- **Brief**
How do the records below read from their first line through the line containing "blue pot: 6 -> 4"? Write those lines out exactly.

(Dataset excerpts)
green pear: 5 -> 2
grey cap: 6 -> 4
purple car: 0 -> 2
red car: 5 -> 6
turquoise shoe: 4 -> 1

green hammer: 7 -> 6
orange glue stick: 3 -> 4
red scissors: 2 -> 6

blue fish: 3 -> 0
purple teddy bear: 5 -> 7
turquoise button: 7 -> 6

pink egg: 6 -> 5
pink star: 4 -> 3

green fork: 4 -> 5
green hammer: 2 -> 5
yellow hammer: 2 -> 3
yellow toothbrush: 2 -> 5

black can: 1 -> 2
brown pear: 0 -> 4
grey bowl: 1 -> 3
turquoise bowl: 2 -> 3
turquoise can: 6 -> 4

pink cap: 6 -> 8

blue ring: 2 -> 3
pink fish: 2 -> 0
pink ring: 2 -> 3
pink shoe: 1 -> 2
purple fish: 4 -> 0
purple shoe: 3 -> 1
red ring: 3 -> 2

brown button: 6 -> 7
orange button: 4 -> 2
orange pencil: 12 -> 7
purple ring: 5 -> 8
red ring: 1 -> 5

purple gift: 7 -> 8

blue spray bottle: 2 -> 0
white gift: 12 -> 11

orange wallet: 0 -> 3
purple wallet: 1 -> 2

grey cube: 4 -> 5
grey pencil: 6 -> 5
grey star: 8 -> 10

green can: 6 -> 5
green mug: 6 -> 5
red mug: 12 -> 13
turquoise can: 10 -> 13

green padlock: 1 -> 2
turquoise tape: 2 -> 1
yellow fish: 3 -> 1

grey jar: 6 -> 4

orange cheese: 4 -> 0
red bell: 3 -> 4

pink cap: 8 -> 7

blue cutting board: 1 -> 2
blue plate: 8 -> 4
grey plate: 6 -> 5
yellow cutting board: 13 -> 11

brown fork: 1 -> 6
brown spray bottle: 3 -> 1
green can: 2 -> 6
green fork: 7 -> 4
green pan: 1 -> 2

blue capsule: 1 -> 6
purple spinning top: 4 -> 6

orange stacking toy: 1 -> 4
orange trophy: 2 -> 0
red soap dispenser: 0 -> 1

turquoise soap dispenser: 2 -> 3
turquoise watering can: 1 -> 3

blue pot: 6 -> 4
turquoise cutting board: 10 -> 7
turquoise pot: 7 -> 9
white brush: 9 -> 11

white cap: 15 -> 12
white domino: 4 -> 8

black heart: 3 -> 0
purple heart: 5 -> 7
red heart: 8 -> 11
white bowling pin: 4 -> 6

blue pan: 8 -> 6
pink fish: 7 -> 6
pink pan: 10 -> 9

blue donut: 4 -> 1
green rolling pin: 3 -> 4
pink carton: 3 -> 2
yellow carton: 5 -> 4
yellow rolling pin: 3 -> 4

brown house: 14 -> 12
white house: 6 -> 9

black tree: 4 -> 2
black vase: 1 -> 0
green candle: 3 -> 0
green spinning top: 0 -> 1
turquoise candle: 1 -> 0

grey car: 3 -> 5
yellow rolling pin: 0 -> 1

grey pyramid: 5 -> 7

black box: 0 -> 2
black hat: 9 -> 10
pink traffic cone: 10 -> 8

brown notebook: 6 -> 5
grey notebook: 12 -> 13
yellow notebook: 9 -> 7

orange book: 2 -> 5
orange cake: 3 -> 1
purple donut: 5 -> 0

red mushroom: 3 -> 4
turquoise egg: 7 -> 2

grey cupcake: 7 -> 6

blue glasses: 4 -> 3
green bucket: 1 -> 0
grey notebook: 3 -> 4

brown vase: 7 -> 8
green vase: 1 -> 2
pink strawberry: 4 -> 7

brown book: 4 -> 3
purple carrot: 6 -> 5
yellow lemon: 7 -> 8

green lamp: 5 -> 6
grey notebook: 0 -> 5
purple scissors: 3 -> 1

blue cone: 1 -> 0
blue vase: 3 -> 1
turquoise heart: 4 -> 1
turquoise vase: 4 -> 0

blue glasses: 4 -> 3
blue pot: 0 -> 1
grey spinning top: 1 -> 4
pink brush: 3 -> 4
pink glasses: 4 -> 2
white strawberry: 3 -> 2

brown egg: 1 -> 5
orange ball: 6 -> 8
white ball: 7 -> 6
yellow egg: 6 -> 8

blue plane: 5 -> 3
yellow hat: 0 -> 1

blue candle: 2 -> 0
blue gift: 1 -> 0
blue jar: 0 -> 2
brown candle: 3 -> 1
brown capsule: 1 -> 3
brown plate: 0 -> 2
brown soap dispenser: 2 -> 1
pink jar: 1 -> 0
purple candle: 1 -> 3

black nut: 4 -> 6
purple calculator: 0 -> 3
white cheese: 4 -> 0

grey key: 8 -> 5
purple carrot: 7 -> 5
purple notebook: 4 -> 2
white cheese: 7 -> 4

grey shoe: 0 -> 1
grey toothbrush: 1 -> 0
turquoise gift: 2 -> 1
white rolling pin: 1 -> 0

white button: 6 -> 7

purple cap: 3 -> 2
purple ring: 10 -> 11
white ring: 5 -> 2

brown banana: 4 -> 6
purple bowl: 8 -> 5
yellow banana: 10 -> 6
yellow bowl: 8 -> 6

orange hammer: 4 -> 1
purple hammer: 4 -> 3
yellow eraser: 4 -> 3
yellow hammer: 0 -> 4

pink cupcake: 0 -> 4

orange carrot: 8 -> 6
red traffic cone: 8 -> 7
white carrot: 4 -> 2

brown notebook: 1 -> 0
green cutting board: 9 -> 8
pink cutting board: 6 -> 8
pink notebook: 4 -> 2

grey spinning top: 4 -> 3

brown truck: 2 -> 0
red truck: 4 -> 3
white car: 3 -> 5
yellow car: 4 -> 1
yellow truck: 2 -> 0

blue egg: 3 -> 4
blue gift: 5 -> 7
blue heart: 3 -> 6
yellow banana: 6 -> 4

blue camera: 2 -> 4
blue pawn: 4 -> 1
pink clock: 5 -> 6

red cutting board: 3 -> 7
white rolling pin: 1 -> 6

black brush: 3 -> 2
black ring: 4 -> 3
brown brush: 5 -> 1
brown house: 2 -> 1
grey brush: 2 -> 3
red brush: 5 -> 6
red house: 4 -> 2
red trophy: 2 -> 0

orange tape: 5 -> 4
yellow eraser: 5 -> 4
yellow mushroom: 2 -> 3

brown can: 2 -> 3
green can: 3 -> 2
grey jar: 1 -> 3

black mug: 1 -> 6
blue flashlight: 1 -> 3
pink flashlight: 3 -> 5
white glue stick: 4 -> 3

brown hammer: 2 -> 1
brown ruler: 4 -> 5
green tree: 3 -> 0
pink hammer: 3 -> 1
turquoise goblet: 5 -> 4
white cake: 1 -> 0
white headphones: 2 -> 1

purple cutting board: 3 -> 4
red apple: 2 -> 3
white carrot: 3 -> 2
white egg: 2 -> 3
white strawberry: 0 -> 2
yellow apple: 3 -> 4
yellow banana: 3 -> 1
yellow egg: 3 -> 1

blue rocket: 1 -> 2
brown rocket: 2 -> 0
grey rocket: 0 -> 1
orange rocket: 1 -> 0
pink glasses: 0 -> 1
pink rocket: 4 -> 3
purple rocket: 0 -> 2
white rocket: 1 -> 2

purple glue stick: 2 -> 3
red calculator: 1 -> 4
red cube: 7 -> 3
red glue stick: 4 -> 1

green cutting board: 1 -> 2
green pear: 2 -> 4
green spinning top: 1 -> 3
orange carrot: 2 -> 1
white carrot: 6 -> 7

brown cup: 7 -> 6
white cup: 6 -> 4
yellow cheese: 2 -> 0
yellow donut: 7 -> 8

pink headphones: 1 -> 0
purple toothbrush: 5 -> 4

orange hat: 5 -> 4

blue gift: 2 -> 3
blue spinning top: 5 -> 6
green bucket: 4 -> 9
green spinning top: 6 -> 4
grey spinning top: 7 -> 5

- **Your solution**
green pear: 5 -> 2
grey cap: 6 -> 4
purple car: 0 -> 2
red car: 5 -> 6
turquoise shoe: 4 -> 1

green hammer: 7 -> 6
orange glue stick: 3 -> 4
red scissors: 2 -> 6

blue fish: 3 -> 0
purple teddy bear: 5 -> 7
turquoise button: 7 -> 6

pink egg: 6 -> 5
pink star: 4 -> 3

green fork: 4 -> 5
green hammer: 2 -> 5
yellow hammer: 2 -> 3
yellow toothbrush: 2 -> 5

black can: 1 -> 2
brown pear: 0 -> 4
grey bowl: 1 -> 3
turquoise bowl: 2 -> 3
turquoise can: 6 -> 4

pink cap: 6 -> 8

blue ring: 2 -> 3
pink fish: 2 -> 0
pink ring: 2 -> 3
pink shoe: 1 -> 2
purple fish: 4 -> 0
purple shoe: 3 -> 1
red ring: 3 -> 2

brown button: 6 -> 7
orange button: 4 -> 2
orange pencil: 12 -> 7
purple ring: 5 -> 8
red ring: 1 -> 5

purple gift: 7 -> 8

blue spray bottle: 2 -> 0
white gift: 12 -> 11

orange wallet: 0 -> 3
purple wallet: 1 -> 2

grey cube: 4 -> 5
grey pencil: 6 -> 5
grey star: 8 -> 10

green can: 6 -> 5
green mug: 6 -> 5
red mug: 12 -> 13
turquoise can: 10 -> 13

green padlock: 1 -> 2
turquoise tape: 2 -> 1
yellow fish: 3 -> 1

grey jar: 6 -> 4

orange cheese: 4 -> 0
red bell: 3 -> 4

pink cap: 8 -> 7

blue cutting board: 1 -> 2
blue plate: 8 -> 4
grey plate: 6 -> 5
yellow cutting board: 13 -> 11

brown fork: 1 -> 6
brown spray bottle: 3 -> 1
green can: 2 -> 6
green fork: 7 -> 4
green pan: 1 -> 2

blue capsule: 1 -> 6
purple spinning top: 4 -> 6

orange stacking toy: 1 -> 4
orange trophy: 2 -> 0
red soap dispenser: 0 -> 1

turquoise soap dispenser: 2 -> 3
turquoise watering can: 1 -> 3

blue pot: 6 -> 4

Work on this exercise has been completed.